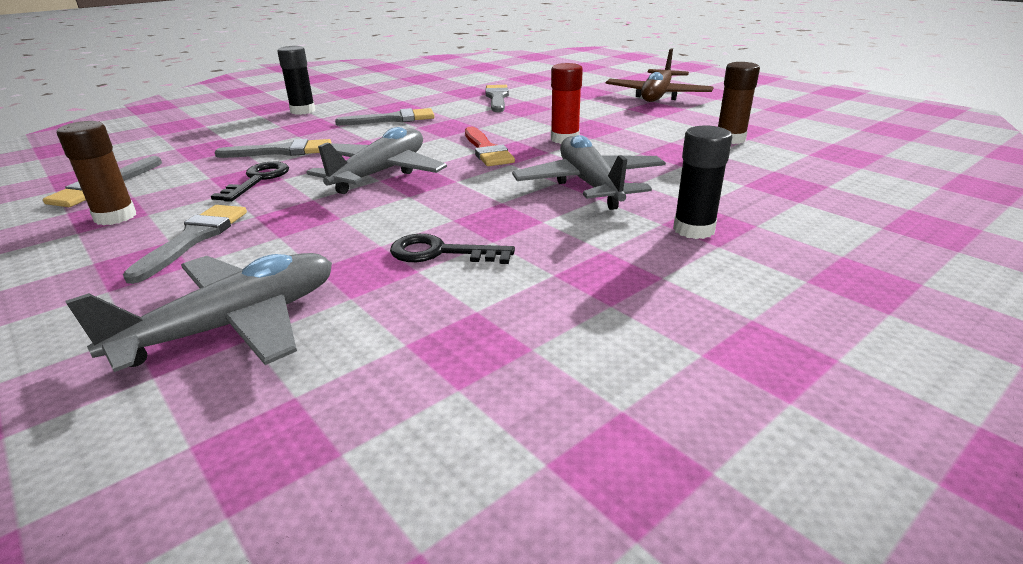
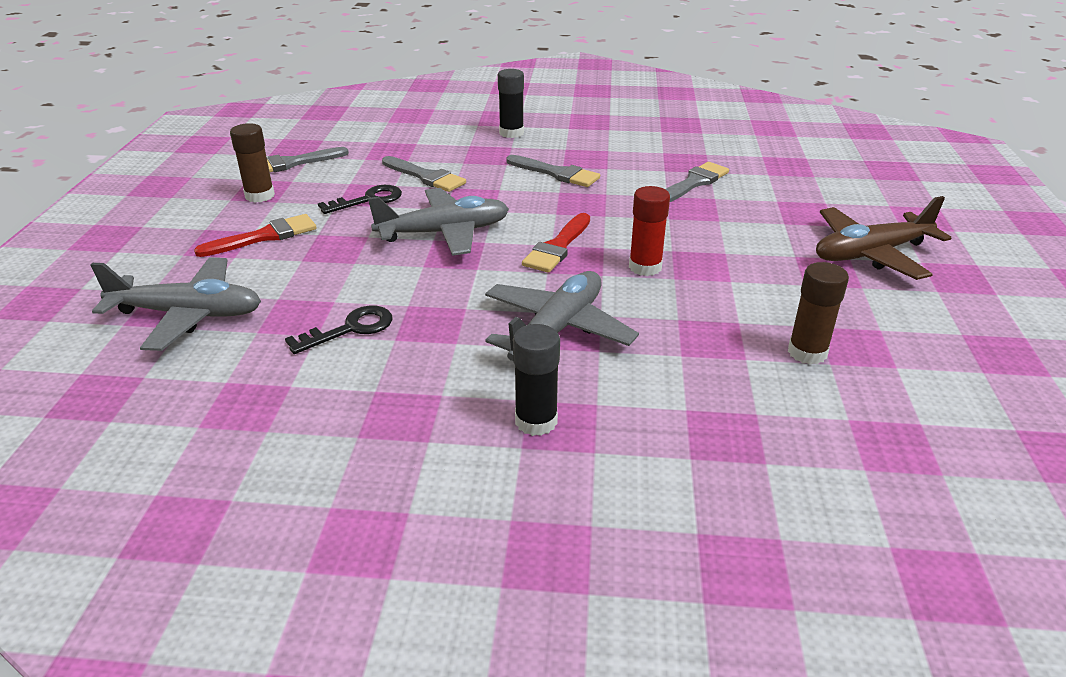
camera: 45 degrees right, 5 degrees up
(194, 238) = (264, 236): grey brush -> red brush
(440, 252) = (350, 329): black key -> black key turned 90 degrees clockwise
---------------
**Exercise aim:**
Repeat exactly, and only, the lines from the one containing "(194, 238) = (264, 236): grey" through the last line above.

**Task solution:**
(194, 238) = (264, 236): grey brush -> red brush
(440, 252) = (350, 329): black key -> black key turned 90 degrees clockwise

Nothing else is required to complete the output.